---------- DATA ENTRIES

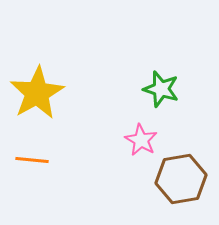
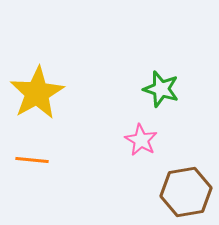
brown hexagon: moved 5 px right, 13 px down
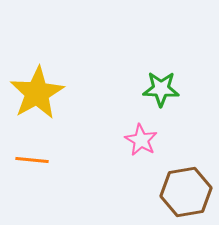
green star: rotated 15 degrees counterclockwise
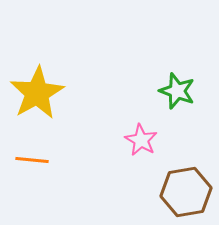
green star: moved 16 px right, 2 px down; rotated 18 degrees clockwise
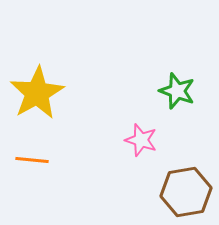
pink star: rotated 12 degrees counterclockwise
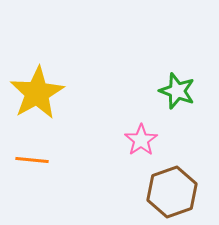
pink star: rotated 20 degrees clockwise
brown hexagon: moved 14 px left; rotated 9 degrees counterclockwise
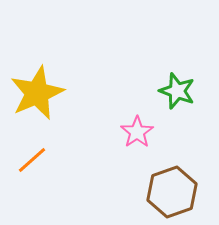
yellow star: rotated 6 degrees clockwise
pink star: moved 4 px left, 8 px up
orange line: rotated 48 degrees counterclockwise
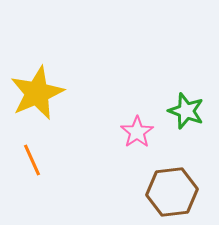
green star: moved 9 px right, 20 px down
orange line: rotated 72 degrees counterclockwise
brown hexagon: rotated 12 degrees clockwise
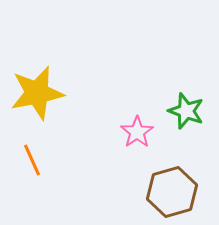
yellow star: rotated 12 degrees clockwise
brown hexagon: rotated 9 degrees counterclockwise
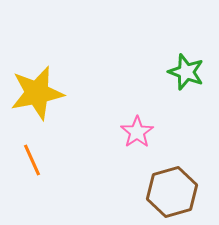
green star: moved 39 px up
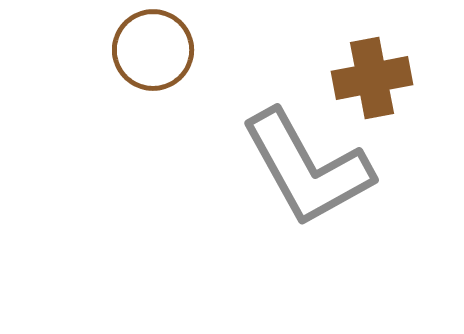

--------------------
---------- DATA ENTRIES

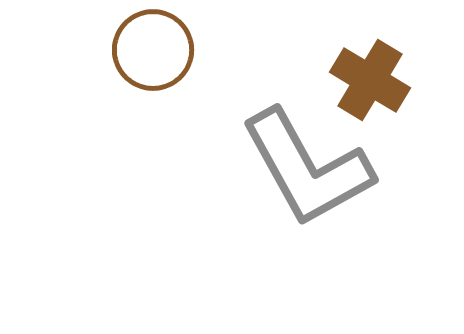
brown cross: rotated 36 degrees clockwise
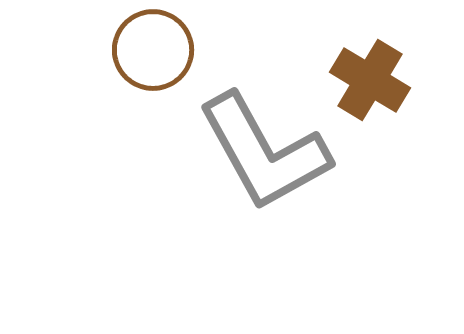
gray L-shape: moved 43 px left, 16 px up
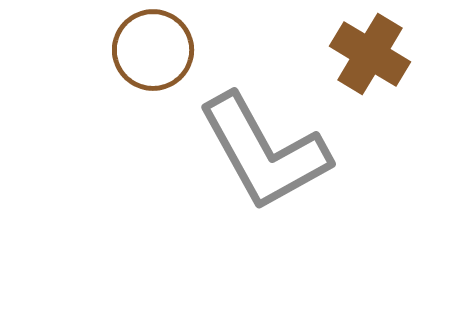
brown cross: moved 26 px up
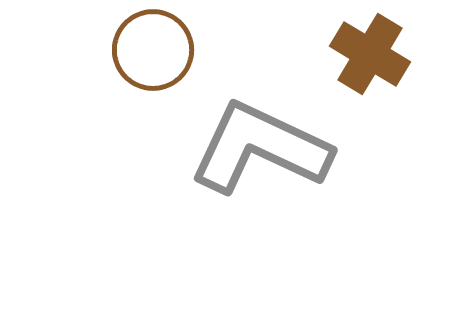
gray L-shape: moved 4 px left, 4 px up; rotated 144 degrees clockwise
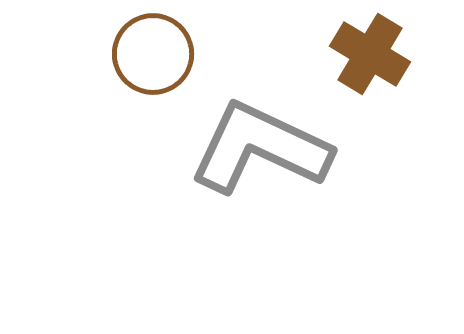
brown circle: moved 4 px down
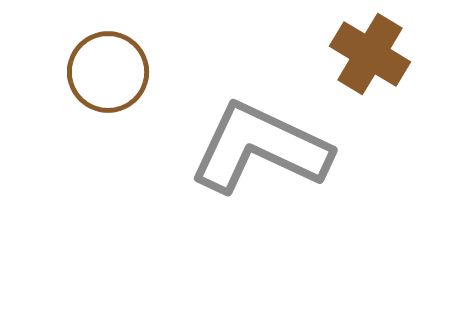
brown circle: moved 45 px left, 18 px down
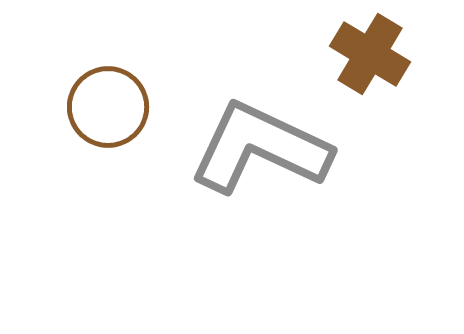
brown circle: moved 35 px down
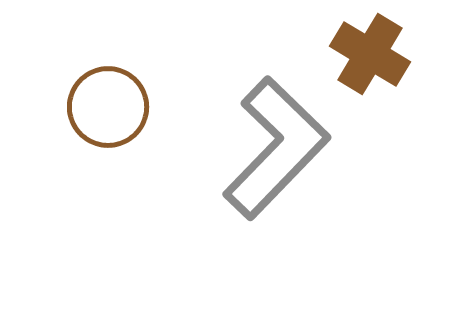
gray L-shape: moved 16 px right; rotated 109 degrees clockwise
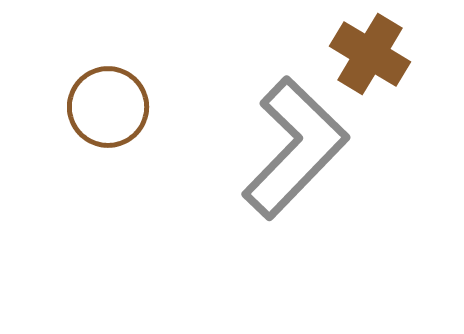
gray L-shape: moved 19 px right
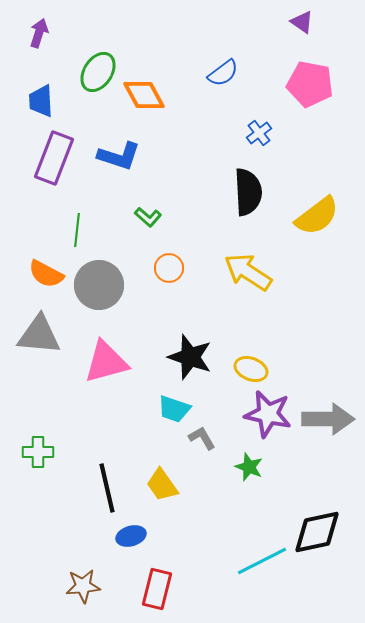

--------------------

SET TASK: Quote the lines of the listing above, starting at the line containing "green star: rotated" and ending at the line containing "brown hexagon: rotated 9", including both of those lines. Leave the pictures out of your answer.

SOLUTION FOR THIS EXERCISE:
green star: rotated 15 degrees counterclockwise
green star: moved 16 px right, 2 px down; rotated 18 degrees clockwise
pink star: rotated 12 degrees counterclockwise
pink star: rotated 20 degrees clockwise
brown hexagon: moved 14 px left; rotated 9 degrees counterclockwise
yellow star: rotated 6 degrees clockwise
pink star: moved 4 px left, 8 px up
orange line: rotated 48 degrees counterclockwise
green star: moved 9 px right, 20 px down
orange line: rotated 72 degrees counterclockwise
brown hexagon: rotated 12 degrees clockwise
yellow star: rotated 12 degrees clockwise
brown hexagon: rotated 9 degrees counterclockwise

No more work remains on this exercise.